- [What to produce] The complete set of records below must be repeated precisely as given.

- [Available records]
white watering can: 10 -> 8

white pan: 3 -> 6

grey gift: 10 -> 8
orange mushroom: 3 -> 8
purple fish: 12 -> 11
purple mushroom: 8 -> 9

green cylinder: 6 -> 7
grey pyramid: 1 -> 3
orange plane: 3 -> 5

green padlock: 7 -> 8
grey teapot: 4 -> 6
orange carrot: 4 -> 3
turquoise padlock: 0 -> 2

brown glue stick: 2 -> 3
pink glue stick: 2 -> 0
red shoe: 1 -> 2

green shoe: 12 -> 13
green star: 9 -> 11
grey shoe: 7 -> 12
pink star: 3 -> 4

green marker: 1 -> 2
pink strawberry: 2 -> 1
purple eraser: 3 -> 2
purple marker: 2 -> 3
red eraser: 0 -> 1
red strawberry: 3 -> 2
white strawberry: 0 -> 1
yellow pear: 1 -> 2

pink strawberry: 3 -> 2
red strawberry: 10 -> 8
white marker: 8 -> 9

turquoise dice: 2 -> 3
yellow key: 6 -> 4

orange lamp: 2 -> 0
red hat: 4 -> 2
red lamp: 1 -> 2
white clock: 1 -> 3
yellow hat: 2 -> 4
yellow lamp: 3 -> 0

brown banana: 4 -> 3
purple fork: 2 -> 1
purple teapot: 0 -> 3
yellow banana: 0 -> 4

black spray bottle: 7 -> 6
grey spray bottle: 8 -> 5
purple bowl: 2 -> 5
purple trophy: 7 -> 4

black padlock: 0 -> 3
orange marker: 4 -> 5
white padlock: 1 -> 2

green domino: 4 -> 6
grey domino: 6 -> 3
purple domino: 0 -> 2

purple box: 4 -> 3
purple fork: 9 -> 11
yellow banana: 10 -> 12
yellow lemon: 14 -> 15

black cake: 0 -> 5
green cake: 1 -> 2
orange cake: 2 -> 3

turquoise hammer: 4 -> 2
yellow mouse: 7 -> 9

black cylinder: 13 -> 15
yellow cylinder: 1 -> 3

- [Your solution]
white watering can: 10 -> 8

white pan: 3 -> 6

grey gift: 10 -> 8
orange mushroom: 3 -> 8
purple fish: 12 -> 11
purple mushroom: 8 -> 9

green cylinder: 6 -> 7
grey pyramid: 1 -> 3
orange plane: 3 -> 5

green padlock: 7 -> 8
grey teapot: 4 -> 6
orange carrot: 4 -> 3
turquoise padlock: 0 -> 2

brown glue stick: 2 -> 3
pink glue stick: 2 -> 0
red shoe: 1 -> 2

green shoe: 12 -> 13
green star: 9 -> 11
grey shoe: 7 -> 12
pink star: 3 -> 4

green marker: 1 -> 2
pink strawberry: 2 -> 1
purple eraser: 3 -> 2
purple marker: 2 -> 3
red eraser: 0 -> 1
red strawberry: 3 -> 2
white strawberry: 0 -> 1
yellow pear: 1 -> 2

pink strawberry: 3 -> 2
red strawberry: 10 -> 8
white marker: 8 -> 9

turquoise dice: 2 -> 3
yellow key: 6 -> 4

orange lamp: 2 -> 0
red hat: 4 -> 2
red lamp: 1 -> 2
white clock: 1 -> 3
yellow hat: 2 -> 4
yellow lamp: 3 -> 0

brown banana: 4 -> 3
purple fork: 2 -> 1
purple teapot: 0 -> 3
yellow banana: 0 -> 4

black spray bottle: 7 -> 6
grey spray bottle: 8 -> 5
purple bowl: 2 -> 5
purple trophy: 7 -> 4

black padlock: 0 -> 3
orange marker: 4 -> 5
white padlock: 1 -> 2

green domino: 4 -> 6
grey domino: 6 -> 3
purple domino: 0 -> 2

purple box: 4 -> 3
purple fork: 9 -> 11
yellow banana: 10 -> 12
yellow lemon: 14 -> 15

black cake: 0 -> 5
green cake: 1 -> 2
orange cake: 2 -> 3

turquoise hammer: 4 -> 2
yellow mouse: 7 -> 9

black cylinder: 13 -> 15
yellow cylinder: 1 -> 3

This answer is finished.